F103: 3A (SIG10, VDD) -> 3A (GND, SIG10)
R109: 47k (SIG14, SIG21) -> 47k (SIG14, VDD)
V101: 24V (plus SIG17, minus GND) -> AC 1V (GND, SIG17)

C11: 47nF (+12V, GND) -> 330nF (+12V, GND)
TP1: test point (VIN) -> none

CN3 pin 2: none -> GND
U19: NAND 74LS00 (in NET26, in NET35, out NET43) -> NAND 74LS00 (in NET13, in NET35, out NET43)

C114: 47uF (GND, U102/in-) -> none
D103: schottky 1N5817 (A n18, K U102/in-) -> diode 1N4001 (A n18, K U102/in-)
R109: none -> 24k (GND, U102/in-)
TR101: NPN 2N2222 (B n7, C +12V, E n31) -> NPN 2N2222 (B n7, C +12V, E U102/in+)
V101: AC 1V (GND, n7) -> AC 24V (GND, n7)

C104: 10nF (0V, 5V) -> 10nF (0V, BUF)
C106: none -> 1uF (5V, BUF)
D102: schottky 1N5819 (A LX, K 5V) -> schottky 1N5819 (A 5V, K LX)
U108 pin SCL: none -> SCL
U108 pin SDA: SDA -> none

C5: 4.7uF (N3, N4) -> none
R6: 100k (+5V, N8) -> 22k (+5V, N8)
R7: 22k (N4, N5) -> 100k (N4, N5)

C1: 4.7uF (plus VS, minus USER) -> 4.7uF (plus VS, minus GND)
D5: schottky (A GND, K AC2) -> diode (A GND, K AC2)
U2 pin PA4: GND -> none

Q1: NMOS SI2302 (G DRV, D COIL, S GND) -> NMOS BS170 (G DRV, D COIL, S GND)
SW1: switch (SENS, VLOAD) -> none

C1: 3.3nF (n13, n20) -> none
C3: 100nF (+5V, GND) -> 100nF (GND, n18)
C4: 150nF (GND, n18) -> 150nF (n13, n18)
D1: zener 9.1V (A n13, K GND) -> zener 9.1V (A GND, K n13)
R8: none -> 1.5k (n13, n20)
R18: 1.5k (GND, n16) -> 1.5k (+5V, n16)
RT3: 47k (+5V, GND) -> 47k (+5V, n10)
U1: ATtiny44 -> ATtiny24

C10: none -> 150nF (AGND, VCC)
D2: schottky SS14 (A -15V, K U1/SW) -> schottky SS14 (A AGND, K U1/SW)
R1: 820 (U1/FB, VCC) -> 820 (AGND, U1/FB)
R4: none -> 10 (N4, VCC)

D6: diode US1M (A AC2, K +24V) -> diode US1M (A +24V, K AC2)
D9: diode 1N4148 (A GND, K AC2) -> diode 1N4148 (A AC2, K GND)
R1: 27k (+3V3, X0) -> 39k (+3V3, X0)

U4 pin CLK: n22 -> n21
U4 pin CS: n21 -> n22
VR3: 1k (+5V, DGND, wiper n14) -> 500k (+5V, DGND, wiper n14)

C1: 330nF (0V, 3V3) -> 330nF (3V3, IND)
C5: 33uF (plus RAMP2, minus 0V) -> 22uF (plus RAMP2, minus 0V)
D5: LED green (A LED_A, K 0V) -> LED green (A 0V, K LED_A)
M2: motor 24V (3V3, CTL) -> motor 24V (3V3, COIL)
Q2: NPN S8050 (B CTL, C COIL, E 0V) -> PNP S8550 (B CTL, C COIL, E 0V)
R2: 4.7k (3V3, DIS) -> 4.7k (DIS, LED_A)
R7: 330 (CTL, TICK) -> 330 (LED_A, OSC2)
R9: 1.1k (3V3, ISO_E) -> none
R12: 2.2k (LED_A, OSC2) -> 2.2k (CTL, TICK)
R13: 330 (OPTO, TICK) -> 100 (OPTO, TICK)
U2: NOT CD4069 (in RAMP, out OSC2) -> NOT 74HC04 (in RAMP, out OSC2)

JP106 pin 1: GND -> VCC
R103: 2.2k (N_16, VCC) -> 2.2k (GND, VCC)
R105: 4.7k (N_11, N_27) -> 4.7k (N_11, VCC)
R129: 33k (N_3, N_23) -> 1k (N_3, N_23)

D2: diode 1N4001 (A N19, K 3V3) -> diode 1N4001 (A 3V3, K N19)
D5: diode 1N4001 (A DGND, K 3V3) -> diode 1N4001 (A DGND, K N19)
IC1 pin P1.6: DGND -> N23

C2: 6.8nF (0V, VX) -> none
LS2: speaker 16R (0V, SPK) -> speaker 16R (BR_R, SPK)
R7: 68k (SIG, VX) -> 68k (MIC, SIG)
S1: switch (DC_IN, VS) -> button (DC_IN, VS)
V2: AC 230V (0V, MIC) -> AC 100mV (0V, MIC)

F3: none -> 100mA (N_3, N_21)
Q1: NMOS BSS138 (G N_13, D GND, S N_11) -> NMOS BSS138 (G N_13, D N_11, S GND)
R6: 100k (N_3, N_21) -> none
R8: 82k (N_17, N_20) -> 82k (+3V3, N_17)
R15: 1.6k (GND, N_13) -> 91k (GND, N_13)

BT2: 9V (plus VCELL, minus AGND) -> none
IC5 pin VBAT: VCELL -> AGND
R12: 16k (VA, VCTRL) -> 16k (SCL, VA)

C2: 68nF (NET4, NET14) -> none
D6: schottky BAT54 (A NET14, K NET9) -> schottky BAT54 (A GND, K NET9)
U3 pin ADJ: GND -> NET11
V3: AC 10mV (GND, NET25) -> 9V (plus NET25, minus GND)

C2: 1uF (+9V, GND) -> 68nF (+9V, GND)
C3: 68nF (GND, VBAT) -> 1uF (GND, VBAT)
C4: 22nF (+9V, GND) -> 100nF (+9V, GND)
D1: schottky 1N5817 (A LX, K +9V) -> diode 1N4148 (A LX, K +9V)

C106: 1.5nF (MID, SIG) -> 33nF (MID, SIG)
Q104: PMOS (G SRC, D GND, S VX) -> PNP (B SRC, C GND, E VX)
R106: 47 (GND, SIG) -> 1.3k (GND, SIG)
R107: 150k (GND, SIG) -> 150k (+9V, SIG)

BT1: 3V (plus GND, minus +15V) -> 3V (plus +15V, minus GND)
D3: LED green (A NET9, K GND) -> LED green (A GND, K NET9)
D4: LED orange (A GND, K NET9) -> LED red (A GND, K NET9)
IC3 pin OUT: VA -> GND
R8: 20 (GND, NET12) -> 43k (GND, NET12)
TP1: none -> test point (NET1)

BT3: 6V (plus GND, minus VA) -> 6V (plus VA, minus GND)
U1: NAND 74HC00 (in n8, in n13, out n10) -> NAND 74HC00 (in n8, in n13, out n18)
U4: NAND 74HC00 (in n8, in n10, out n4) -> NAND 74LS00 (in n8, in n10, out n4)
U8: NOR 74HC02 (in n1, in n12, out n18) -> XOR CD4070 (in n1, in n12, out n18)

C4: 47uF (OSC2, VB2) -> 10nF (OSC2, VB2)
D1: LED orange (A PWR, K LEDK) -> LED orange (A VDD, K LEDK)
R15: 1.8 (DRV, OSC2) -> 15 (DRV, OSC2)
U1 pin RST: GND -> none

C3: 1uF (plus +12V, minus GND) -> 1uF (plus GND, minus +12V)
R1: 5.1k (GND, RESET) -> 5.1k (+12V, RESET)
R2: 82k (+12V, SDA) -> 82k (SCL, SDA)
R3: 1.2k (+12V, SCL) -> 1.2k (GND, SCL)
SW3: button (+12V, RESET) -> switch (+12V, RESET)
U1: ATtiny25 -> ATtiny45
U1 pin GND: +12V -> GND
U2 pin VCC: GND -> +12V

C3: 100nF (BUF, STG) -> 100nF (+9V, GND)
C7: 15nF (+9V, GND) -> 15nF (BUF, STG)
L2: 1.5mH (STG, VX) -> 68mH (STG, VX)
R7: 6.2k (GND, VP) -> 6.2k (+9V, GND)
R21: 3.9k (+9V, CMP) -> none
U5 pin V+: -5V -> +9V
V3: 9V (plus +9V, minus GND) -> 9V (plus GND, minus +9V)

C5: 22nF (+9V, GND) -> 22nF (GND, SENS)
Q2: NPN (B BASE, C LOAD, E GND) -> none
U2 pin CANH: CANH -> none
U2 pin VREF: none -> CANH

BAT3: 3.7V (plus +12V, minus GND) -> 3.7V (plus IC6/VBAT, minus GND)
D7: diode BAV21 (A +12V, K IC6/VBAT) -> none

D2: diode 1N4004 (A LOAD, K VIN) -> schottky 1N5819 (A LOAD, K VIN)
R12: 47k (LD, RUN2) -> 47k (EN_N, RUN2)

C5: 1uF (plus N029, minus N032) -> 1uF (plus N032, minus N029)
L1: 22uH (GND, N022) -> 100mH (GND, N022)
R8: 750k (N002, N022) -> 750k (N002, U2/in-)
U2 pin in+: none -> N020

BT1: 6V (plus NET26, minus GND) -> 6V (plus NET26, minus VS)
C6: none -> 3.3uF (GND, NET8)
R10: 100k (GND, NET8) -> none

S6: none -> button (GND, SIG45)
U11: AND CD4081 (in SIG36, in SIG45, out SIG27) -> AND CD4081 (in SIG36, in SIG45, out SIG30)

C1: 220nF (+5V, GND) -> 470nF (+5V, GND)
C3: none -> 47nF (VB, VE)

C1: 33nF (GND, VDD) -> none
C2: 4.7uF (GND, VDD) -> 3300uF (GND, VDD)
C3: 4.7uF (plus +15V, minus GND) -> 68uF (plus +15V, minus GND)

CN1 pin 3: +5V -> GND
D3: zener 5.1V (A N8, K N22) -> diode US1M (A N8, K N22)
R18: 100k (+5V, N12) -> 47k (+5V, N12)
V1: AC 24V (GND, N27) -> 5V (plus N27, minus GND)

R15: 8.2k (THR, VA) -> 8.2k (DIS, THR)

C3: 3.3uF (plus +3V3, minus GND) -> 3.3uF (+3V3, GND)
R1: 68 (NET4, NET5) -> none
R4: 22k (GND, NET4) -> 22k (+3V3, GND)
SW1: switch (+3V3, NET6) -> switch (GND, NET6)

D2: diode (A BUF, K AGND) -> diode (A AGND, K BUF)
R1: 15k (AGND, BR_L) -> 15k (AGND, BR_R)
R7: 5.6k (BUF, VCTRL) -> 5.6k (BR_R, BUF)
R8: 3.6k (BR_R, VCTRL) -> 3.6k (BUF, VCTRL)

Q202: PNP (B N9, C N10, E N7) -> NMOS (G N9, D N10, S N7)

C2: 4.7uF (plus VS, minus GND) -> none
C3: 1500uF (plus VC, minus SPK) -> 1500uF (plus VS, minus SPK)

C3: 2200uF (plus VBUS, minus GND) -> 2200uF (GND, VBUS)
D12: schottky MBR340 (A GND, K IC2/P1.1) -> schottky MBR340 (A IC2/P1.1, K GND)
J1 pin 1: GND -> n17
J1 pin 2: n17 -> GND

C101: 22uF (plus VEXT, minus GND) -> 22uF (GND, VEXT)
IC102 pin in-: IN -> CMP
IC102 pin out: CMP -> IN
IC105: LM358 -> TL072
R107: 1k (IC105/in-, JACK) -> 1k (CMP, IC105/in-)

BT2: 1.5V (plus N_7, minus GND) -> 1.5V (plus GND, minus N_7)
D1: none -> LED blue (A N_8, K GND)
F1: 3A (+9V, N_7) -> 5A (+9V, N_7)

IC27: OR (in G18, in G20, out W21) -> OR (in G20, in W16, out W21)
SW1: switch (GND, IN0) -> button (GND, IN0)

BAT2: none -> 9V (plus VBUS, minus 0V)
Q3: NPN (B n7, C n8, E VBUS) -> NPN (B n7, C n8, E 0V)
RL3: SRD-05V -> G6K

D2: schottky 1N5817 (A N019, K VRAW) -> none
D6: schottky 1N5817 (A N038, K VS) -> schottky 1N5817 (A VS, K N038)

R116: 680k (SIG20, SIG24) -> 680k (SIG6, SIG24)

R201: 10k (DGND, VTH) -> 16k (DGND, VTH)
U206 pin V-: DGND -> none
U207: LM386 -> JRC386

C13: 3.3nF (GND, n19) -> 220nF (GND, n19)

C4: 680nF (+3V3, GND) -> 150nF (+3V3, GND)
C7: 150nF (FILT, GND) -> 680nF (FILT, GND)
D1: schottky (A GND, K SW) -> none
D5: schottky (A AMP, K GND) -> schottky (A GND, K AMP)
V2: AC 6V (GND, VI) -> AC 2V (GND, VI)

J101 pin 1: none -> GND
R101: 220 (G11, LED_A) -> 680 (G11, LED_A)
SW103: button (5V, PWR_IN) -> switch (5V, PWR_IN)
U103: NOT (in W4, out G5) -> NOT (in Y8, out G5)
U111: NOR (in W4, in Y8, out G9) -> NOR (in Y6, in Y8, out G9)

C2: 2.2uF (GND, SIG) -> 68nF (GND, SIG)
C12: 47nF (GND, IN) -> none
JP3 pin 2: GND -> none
####
» **EXERCISE INSTRUCTIONS**
Throughout the material above, find every line holding "TICK" and copy it.

» **EXERCISE RESULT**
R7: 330 (CTL, TICK) -> 330 (LED_A, OSC2)
R12: 2.2k (LED_A, OSC2) -> 2.2k (CTL, TICK)
R13: 330 (OPTO, TICK) -> 100 (OPTO, TICK)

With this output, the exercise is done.